• WHAT IS EXPECTED: Please return exactly the line that contains "turquoise camera: 0 -> 1" and every line after it, through the last line of the records below, with no pictures.

• DATA TO PROCESS:
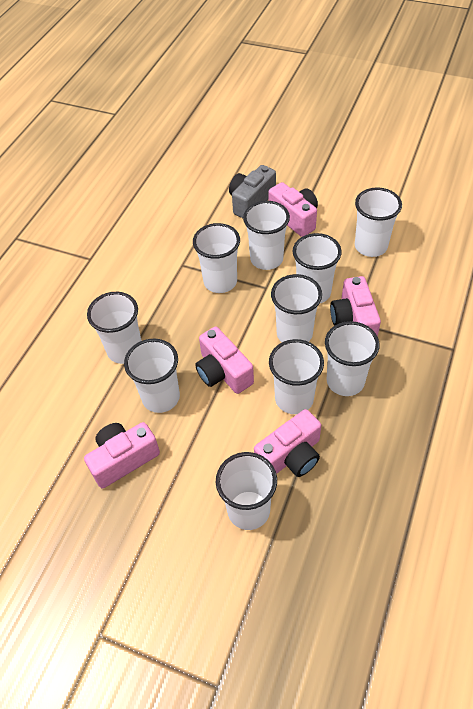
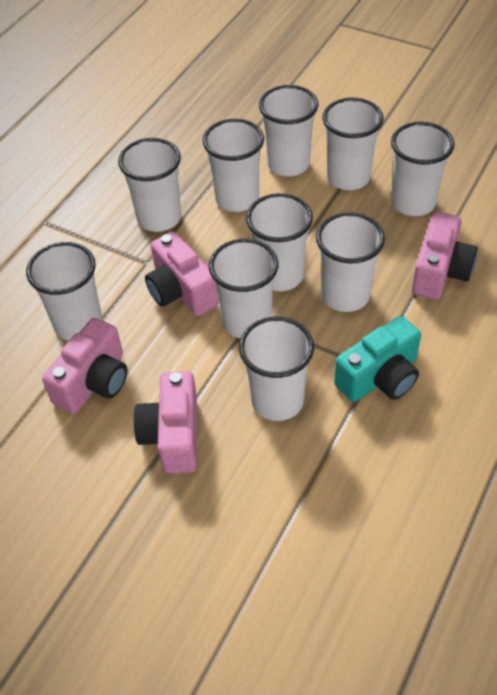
grey camera: 1 -> 0
pink camera: 5 -> 4
turquoise camera: 0 -> 1

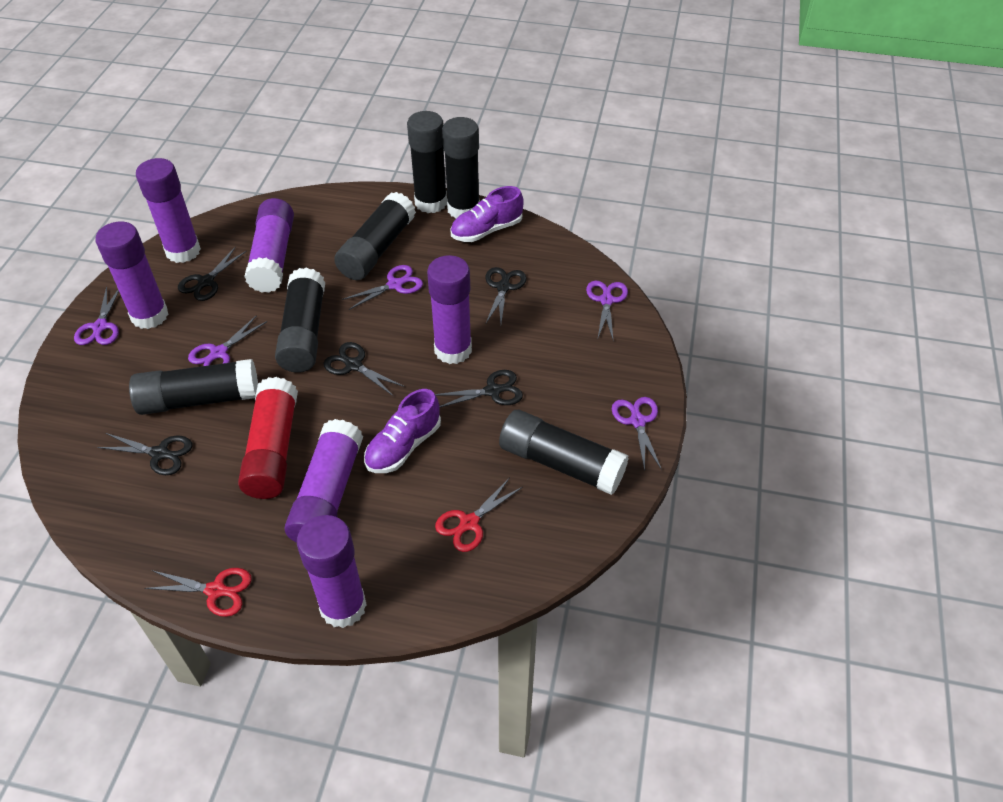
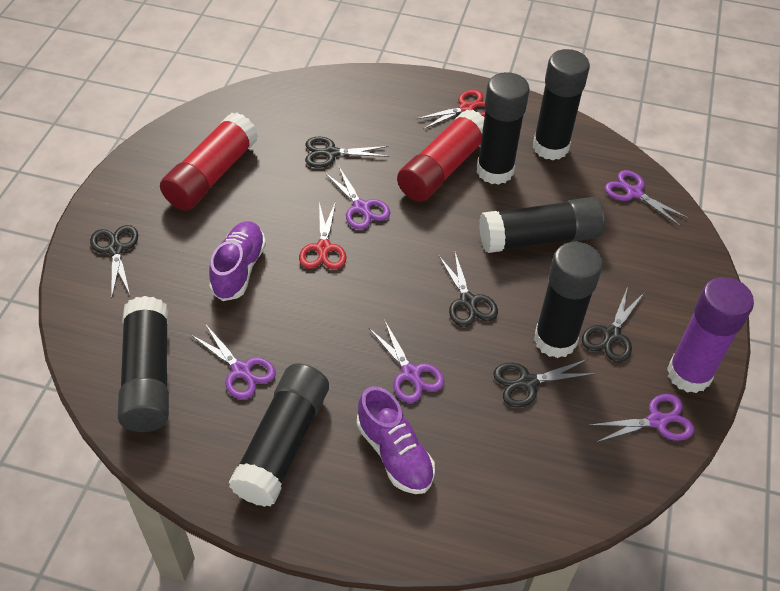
purple glue stick: 6 -> 1
red glue stick: 1 -> 2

• PROBLEM SOLUTION:
turquoise camera: 0 -> 1

purple glue stick: 6 -> 1
red glue stick: 1 -> 2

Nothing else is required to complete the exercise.